Return, word for word, only the lines of the data below that lie between the line with "D1: diode 1N4007" and the line with "V2: AC 100mV", those two lines included.

## The data
━━━━━━━━━━━━━━━━━━━━
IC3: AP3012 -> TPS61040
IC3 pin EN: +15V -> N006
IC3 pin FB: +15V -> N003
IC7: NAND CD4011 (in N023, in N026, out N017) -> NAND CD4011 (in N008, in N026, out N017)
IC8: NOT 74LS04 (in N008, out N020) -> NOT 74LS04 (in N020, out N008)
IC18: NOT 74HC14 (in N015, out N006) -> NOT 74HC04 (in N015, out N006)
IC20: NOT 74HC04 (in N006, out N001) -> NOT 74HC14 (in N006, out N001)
━━━━━━━━━━━━━━━━━━━━
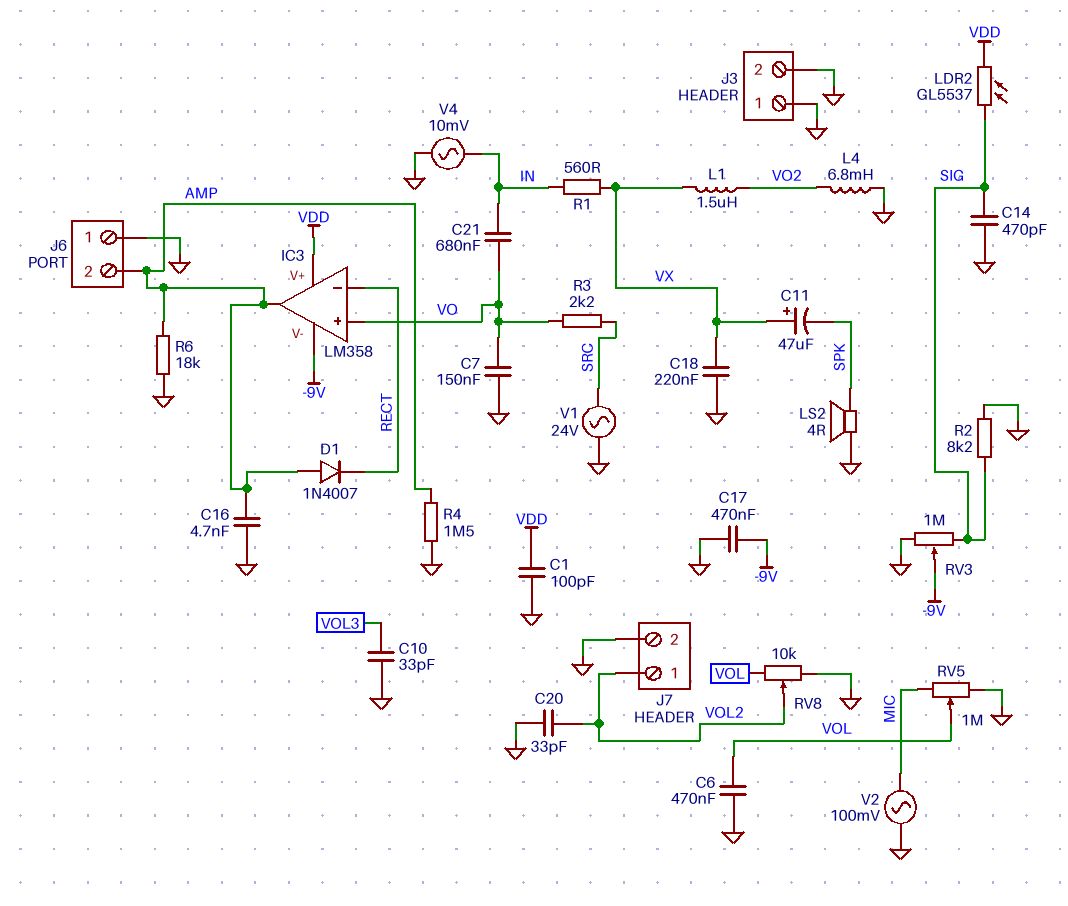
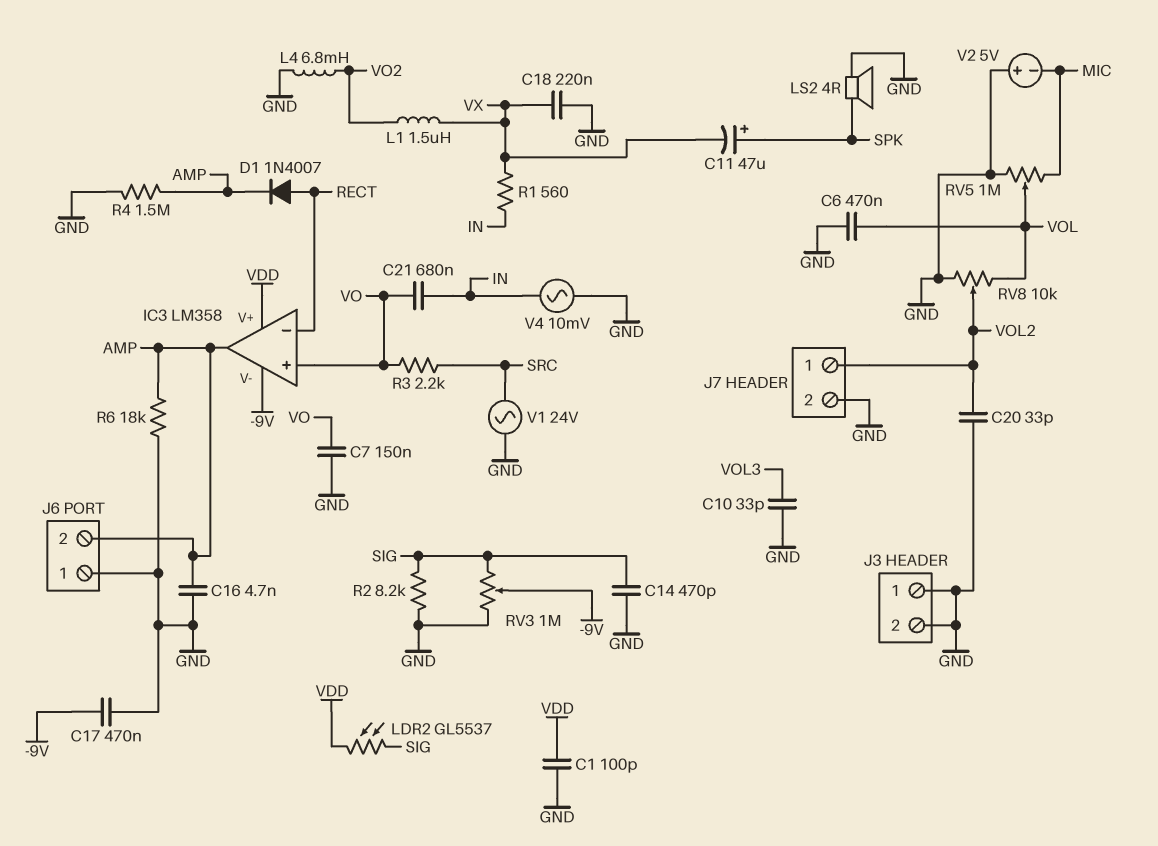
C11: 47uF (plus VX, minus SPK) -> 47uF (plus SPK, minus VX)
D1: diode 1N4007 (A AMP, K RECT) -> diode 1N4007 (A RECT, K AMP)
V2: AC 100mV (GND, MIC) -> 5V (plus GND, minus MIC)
━━━━━━━━━━━━━━━━━━━━
## Response area
D1: diode 1N4007 (A AMP, K RECT) -> diode 1N4007 (A RECT, K AMP)
V2: AC 100mV (GND, MIC) -> 5V (plus GND, minus MIC)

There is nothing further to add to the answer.